*** Input records ***

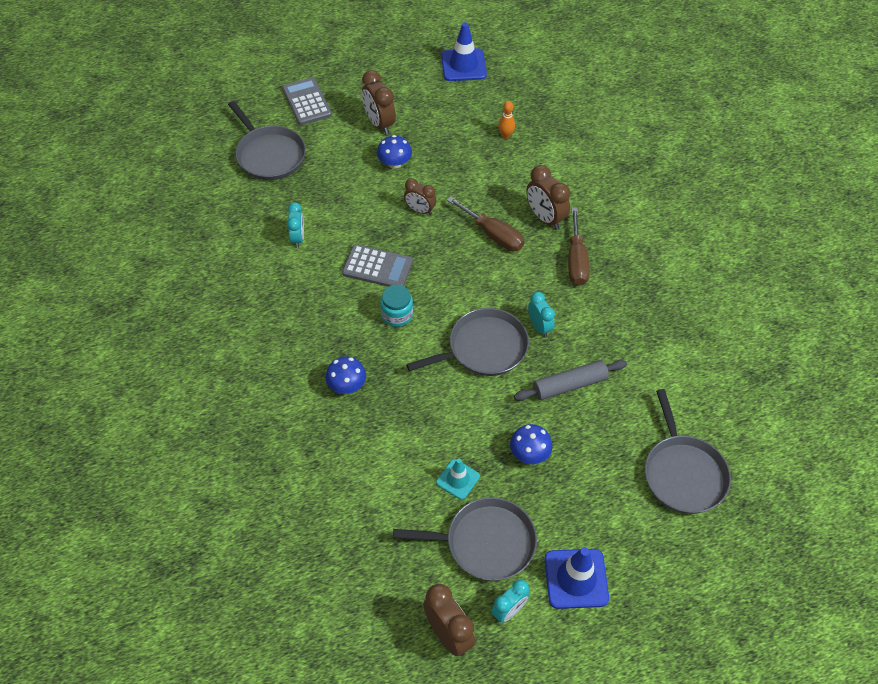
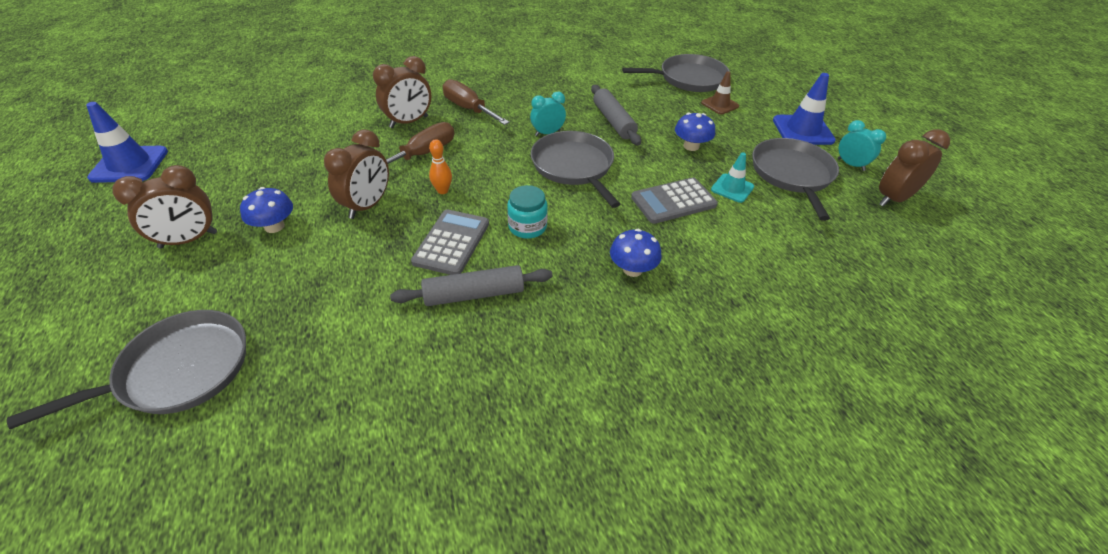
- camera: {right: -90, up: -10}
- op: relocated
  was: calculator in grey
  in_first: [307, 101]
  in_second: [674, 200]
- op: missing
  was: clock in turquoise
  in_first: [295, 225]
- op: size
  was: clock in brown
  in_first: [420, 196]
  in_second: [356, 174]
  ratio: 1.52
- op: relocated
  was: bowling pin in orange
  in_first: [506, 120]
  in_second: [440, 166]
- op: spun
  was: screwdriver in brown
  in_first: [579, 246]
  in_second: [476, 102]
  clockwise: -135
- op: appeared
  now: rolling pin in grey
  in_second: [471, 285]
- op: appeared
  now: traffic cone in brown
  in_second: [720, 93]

*** End of Input records ***

- [Description of the task] Each line of the entries above that includes "brown" counts once; state how many such lines there are, with the number as the only answer.

- [Expected answer] 3